[Activity] Below are records; reproduce exactly the lines from the one that has "The headset in emerald ended" through the one that has "Where the lemon", ends included, and nothing more.

[Supplied data]
* * *

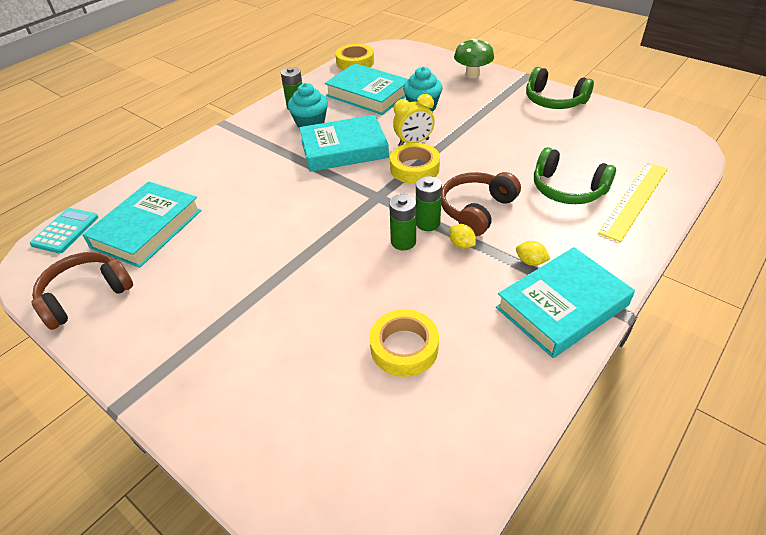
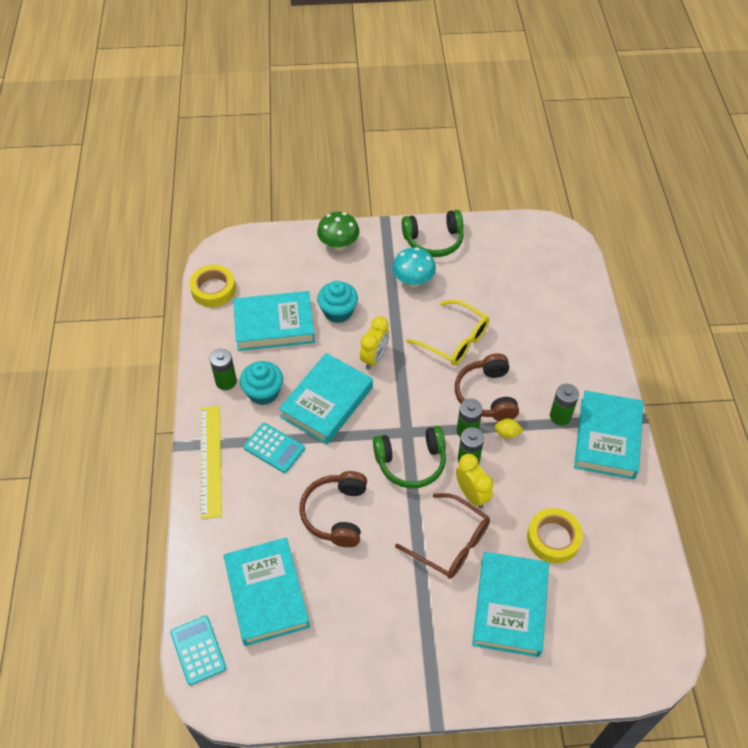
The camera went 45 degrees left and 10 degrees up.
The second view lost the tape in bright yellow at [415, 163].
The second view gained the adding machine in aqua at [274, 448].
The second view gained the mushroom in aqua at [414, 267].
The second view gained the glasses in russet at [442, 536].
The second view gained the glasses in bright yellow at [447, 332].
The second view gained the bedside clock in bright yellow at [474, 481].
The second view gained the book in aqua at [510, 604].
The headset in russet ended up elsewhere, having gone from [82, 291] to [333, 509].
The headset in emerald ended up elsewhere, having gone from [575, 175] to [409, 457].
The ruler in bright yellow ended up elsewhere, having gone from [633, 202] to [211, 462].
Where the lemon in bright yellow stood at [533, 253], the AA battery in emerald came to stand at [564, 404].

* * *

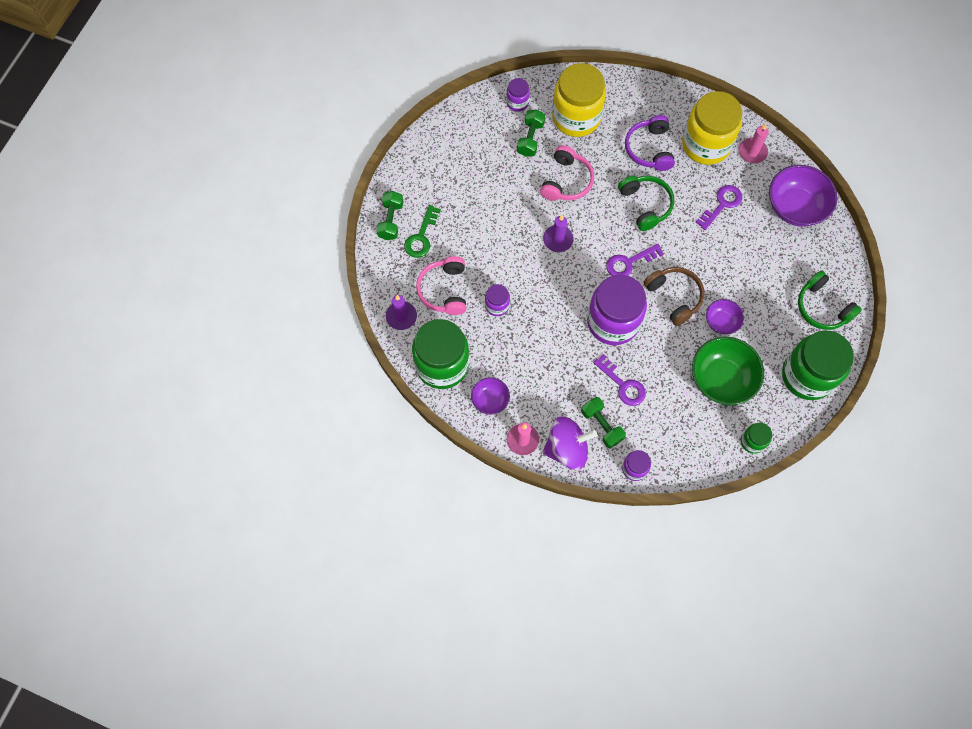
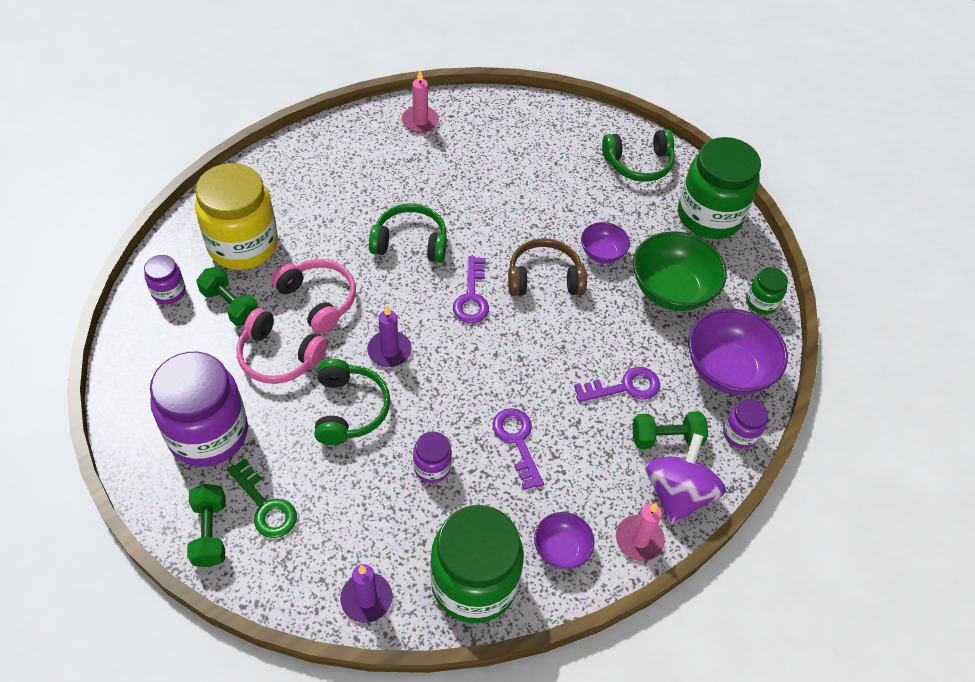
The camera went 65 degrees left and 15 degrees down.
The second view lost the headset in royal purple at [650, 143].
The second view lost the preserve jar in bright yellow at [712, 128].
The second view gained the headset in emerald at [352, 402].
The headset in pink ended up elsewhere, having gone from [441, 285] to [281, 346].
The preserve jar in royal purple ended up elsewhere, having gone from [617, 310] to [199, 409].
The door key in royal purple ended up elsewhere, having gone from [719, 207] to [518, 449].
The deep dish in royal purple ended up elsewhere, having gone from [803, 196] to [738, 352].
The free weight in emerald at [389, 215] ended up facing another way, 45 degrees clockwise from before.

* * *

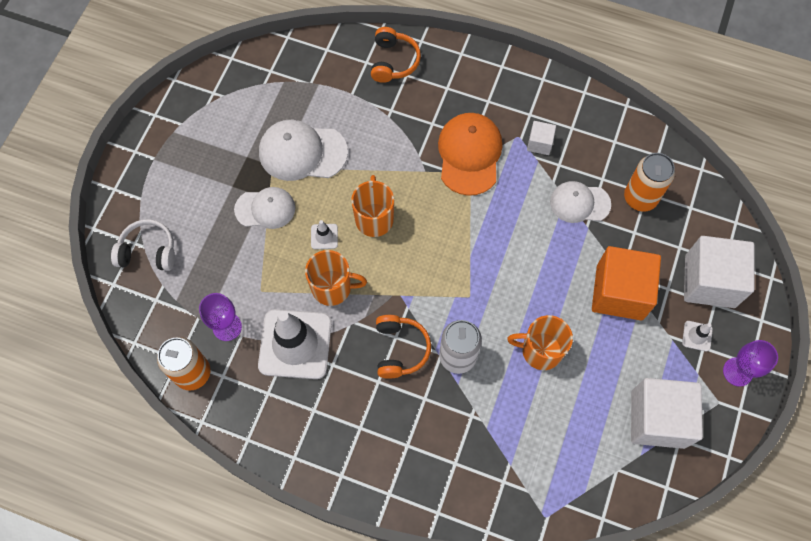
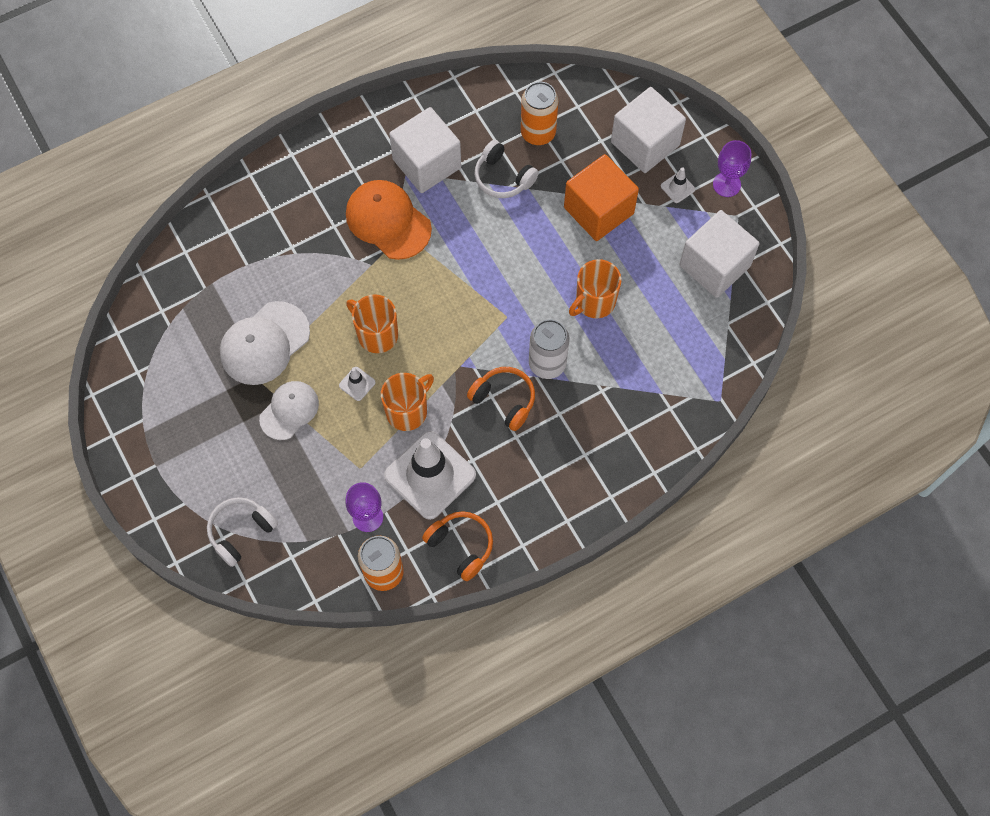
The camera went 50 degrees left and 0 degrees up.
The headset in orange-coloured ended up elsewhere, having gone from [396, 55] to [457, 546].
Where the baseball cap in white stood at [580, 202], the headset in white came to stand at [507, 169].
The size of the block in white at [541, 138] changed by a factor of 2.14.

* * *

[Task response]
The headset in emerald ended up elsewhere, having gone from [575, 175] to [409, 457].
The ruler in bright yellow ended up elsewhere, having gone from [633, 202] to [211, 462].
Where the lemon in bright yellow stood at [533, 253], the AA battery in emerald came to stand at [564, 404].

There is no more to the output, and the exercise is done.